ACTION ITEM: In your reply, write out each entry exactly as given.

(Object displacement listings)

++++

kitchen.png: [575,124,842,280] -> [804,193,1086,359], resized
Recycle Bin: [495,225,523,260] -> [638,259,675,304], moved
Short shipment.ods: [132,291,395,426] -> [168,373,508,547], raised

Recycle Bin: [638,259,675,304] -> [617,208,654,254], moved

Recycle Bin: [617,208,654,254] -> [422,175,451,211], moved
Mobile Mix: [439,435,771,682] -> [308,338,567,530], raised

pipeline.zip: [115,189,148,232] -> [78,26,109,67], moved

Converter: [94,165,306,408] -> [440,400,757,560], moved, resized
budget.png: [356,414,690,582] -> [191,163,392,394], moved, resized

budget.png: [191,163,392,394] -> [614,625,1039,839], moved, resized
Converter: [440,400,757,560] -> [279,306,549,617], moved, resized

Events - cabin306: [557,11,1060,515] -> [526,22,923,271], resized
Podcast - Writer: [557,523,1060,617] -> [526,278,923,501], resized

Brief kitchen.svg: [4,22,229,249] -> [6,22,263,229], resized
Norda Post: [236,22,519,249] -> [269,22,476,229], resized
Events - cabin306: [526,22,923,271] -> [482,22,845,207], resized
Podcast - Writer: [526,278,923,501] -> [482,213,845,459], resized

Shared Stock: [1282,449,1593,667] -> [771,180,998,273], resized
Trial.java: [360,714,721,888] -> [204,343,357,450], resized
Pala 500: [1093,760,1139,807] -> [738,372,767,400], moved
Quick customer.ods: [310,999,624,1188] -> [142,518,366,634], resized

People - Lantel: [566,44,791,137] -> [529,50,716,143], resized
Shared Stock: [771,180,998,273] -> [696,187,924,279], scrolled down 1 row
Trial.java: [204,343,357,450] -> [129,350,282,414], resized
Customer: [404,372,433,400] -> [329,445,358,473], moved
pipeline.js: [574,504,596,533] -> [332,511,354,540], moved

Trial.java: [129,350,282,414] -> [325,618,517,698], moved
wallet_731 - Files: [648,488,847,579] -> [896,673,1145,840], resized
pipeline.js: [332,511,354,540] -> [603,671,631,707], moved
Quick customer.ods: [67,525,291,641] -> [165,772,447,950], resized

++++

TASK OUTPUT:
kitchen.png: [575,124,842,280] -> [804,193,1086,359], resized
Recycle Bin: [495,225,523,260] -> [638,259,675,304], moved
Short shipment.ods: [132,291,395,426] -> [168,373,508,547], raised

Recycle Bin: [638,259,675,304] -> [617,208,654,254], moved

Recycle Bin: [617,208,654,254] -> [422,175,451,211], moved
Mobile Mix: [439,435,771,682] -> [308,338,567,530], raised

pipeline.zip: [115,189,148,232] -> [78,26,109,67], moved

Converter: [94,165,306,408] -> [440,400,757,560], moved, resized
budget.png: [356,414,690,582] -> [191,163,392,394], moved, resized

budget.png: [191,163,392,394] -> [614,625,1039,839], moved, resized
Converter: [440,400,757,560] -> [279,306,549,617], moved, resized

Events - cabin306: [557,11,1060,515] -> [526,22,923,271], resized
Podcast - Writer: [557,523,1060,617] -> [526,278,923,501], resized

Brief kitchen.svg: [4,22,229,249] -> [6,22,263,229], resized
Norda Post: [236,22,519,249] -> [269,22,476,229], resized
Events - cabin306: [526,22,923,271] -> [482,22,845,207], resized
Podcast - Writer: [526,278,923,501] -> [482,213,845,459], resized

Shared Stock: [1282,449,1593,667] -> [771,180,998,273], resized
Trial.java: [360,714,721,888] -> [204,343,357,450], resized
Pala 500: [1093,760,1139,807] -> [738,372,767,400], moved
Quick customer.ods: [310,999,624,1188] -> [142,518,366,634], resized

People - Lantel: [566,44,791,137] -> [529,50,716,143], resized
Shared Stock: [771,180,998,273] -> [696,187,924,279], scrolled down 1 row
Trial.java: [204,343,357,450] -> [129,350,282,414], resized
Customer: [404,372,433,400] -> [329,445,358,473], moved
pipeline.js: [574,504,596,533] -> [332,511,354,540], moved

Trial.java: [129,350,282,414] -> [325,618,517,698], moved
wallet_731 - Files: [648,488,847,579] -> [896,673,1145,840], resized
pipeline.js: [332,511,354,540] -> [603,671,631,707], moved
Quick customer.ods: [67,525,291,641] -> [165,772,447,950], resized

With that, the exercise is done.